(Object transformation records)
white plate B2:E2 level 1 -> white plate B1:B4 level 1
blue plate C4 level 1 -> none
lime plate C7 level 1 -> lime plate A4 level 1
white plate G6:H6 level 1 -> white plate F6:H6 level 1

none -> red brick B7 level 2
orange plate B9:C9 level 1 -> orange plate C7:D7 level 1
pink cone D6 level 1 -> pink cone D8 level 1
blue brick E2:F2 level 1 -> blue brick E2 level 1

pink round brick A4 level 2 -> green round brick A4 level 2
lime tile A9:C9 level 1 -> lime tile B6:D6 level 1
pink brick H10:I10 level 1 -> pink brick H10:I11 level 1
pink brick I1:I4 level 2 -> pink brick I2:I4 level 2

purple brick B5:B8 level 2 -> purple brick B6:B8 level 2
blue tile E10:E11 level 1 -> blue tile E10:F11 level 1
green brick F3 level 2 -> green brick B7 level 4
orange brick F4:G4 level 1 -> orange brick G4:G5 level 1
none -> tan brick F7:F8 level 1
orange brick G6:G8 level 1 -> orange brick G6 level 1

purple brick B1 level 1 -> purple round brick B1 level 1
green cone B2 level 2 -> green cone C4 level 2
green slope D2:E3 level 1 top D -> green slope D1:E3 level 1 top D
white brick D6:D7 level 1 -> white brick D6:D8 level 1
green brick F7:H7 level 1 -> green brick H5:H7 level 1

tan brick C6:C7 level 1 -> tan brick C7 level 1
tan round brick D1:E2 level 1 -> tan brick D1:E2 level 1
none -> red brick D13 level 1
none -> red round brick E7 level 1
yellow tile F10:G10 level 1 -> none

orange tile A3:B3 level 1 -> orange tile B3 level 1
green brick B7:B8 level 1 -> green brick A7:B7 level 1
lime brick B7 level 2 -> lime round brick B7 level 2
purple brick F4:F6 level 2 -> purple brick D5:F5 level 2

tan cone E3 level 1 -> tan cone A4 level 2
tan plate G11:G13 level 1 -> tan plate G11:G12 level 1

What to produce:
Please print, exactly and with nothing else, the lines from the first line of the entries through the line containing "pink cone D6 level 1 -> pink cone D8 level 1".

Problem solution:
white plate B2:E2 level 1 -> white plate B1:B4 level 1
blue plate C4 level 1 -> none
lime plate C7 level 1 -> lime plate A4 level 1
white plate G6:H6 level 1 -> white plate F6:H6 level 1

none -> red brick B7 level 2
orange plate B9:C9 level 1 -> orange plate C7:D7 level 1
pink cone D6 level 1 -> pink cone D8 level 1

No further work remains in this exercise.